— begin Records shown —
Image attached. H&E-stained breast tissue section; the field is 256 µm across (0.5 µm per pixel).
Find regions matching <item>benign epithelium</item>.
— end Records shown —
— begin Records shown —
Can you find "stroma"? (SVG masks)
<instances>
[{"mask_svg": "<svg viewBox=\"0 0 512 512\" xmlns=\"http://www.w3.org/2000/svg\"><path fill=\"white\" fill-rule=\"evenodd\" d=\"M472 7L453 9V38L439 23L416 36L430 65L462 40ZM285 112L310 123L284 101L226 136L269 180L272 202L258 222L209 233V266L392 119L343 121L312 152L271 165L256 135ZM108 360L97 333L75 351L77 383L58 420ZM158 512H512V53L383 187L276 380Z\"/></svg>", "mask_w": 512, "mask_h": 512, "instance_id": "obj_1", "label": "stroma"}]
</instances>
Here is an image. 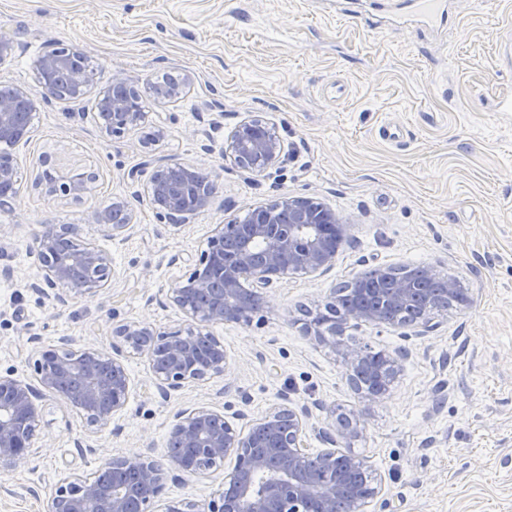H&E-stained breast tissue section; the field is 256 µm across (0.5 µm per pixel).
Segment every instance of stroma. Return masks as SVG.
— end Records shown —
Problem description: Emit only the lines from the one containing "Image attached. H&E-stained" through the one containing "Find regions matching", copied exactly.

Complete output:
Image attached. H&E-stained breast tissue section; the field is 256 µm across (0.5 µm per pixel).
Find regions matching <item>benign epithelium</item>.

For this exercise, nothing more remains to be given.